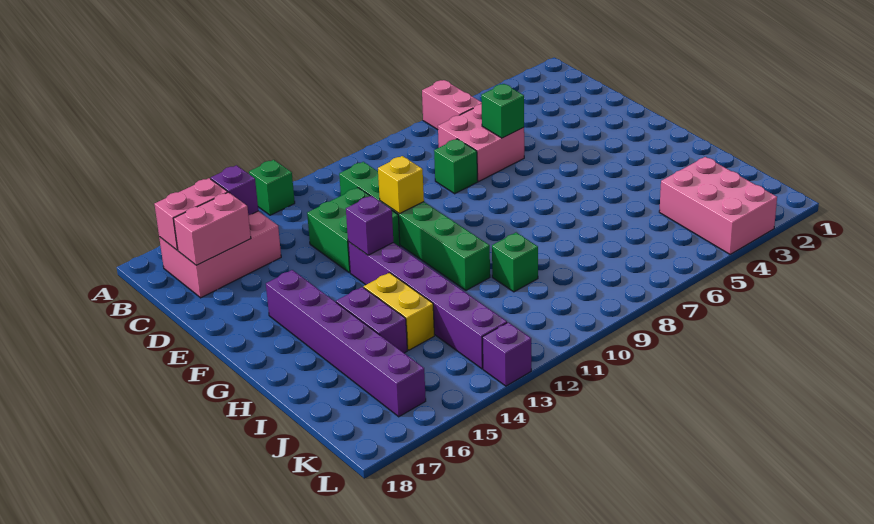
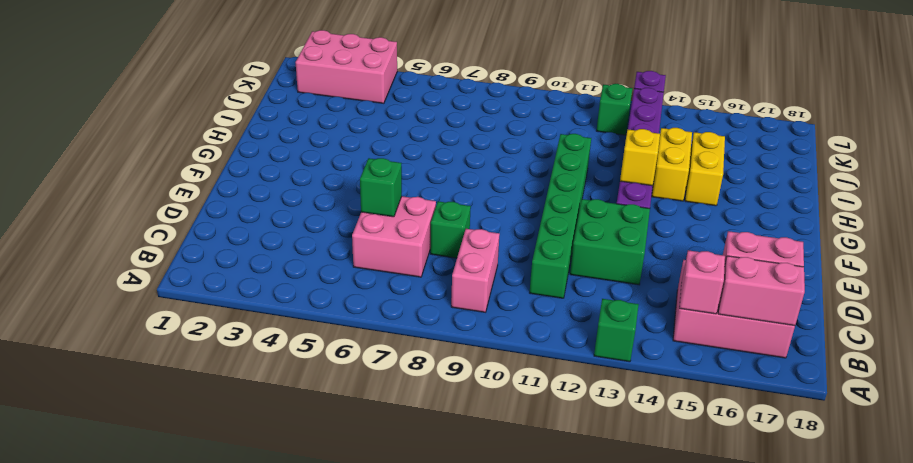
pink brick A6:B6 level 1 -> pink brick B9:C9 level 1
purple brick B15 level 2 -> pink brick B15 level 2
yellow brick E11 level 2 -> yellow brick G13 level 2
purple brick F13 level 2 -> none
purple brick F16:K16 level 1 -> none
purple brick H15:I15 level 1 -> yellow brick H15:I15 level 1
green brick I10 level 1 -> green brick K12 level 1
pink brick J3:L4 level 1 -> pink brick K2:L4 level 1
════════════════════
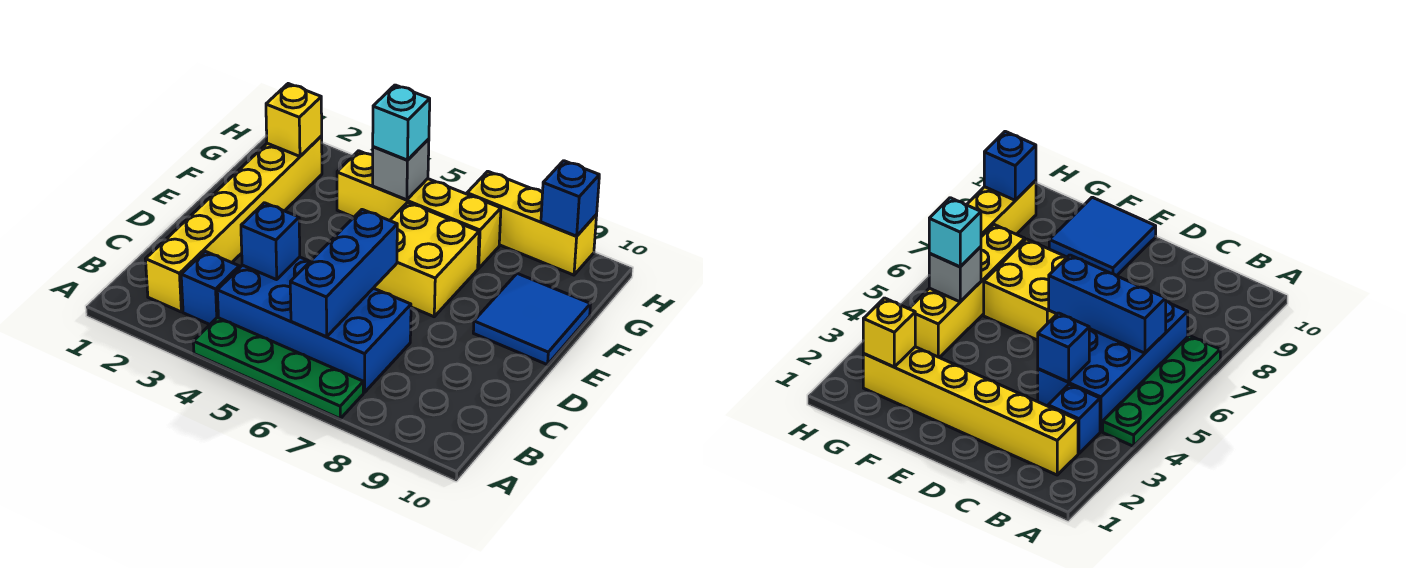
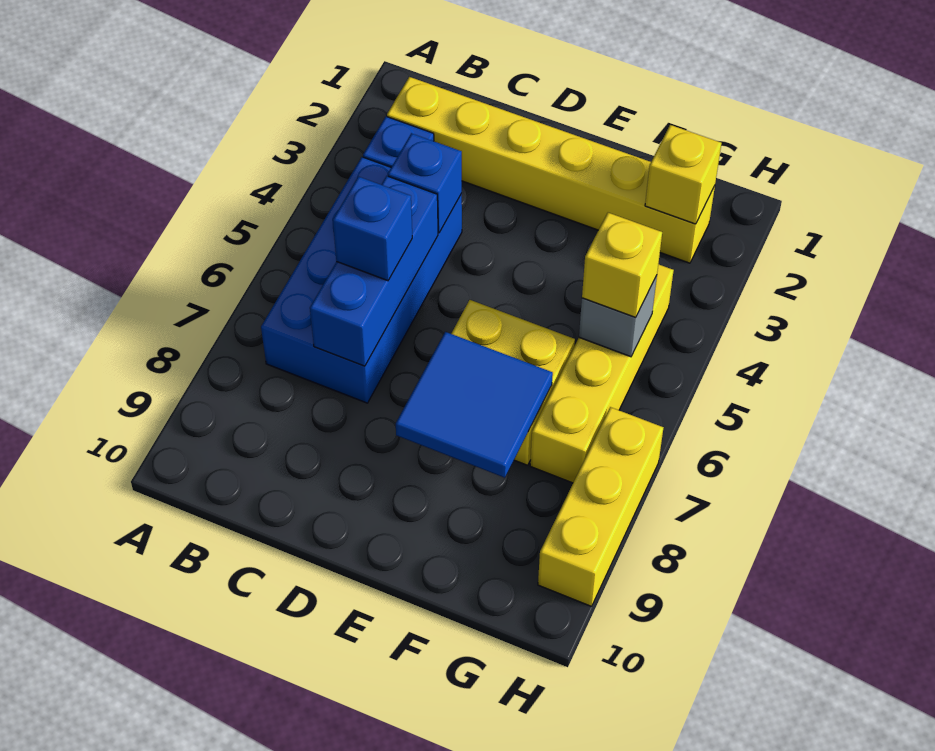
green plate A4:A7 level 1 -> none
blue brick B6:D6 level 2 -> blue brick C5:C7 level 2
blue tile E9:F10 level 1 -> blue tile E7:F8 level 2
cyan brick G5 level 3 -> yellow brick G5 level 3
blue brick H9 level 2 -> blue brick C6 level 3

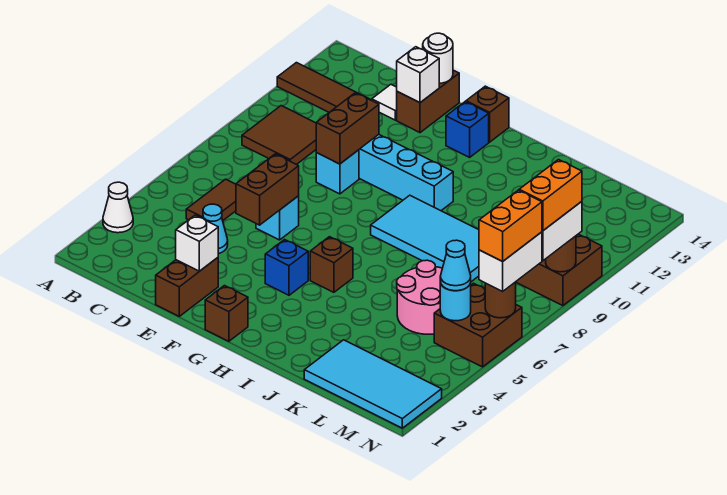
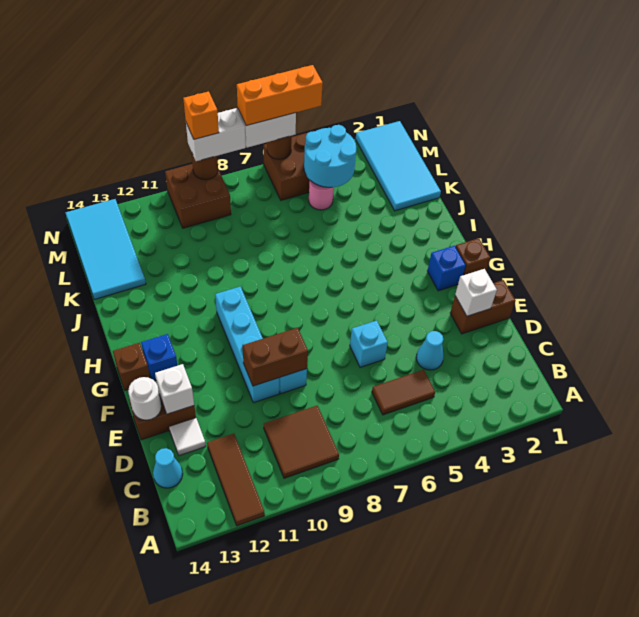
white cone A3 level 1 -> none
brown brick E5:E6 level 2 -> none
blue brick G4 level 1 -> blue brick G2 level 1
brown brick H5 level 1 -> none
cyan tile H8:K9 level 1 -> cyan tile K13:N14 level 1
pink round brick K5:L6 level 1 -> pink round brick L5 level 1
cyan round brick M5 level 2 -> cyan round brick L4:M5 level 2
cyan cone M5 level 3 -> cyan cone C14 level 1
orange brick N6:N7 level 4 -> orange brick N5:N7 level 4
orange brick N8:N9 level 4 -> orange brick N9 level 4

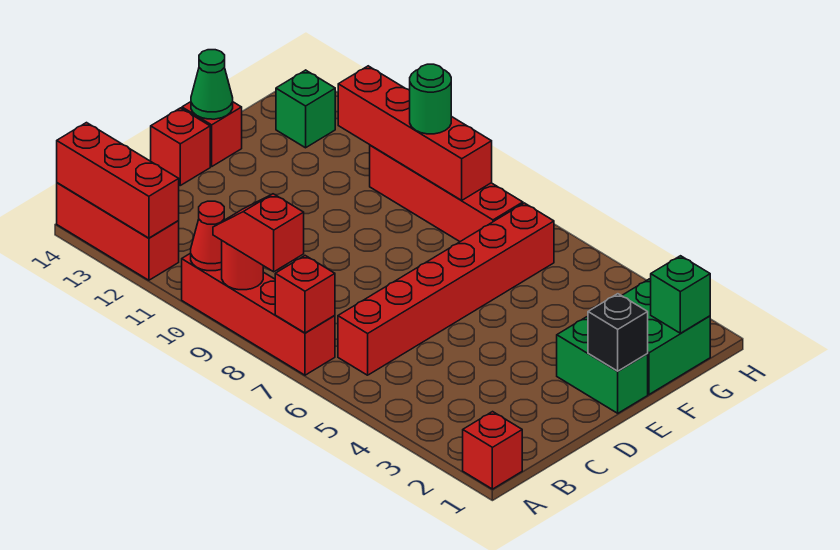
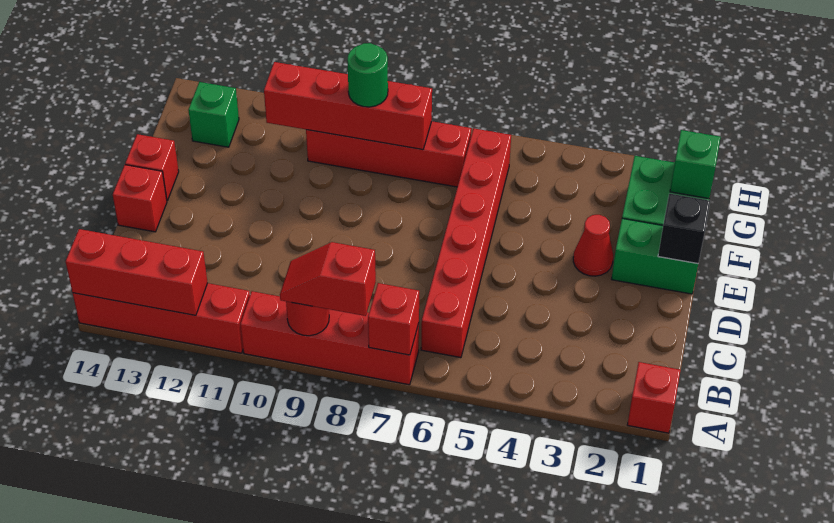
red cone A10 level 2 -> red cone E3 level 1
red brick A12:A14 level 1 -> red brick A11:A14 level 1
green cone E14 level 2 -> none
════════════════════
Exercise instructions →
In the listing above, find the line with "pink brick A6:B6" and the line with "pink brick J3:L4"; set down exactly those two lines and every line between them, nothing more.

Expected output →
pink brick A6:B6 level 1 -> pink brick B9:C9 level 1
purple brick B15 level 2 -> pink brick B15 level 2
yellow brick E11 level 2 -> yellow brick G13 level 2
purple brick F13 level 2 -> none
purple brick F16:K16 level 1 -> none
purple brick H15:I15 level 1 -> yellow brick H15:I15 level 1
green brick I10 level 1 -> green brick K12 level 1
pink brick J3:L4 level 1 -> pink brick K2:L4 level 1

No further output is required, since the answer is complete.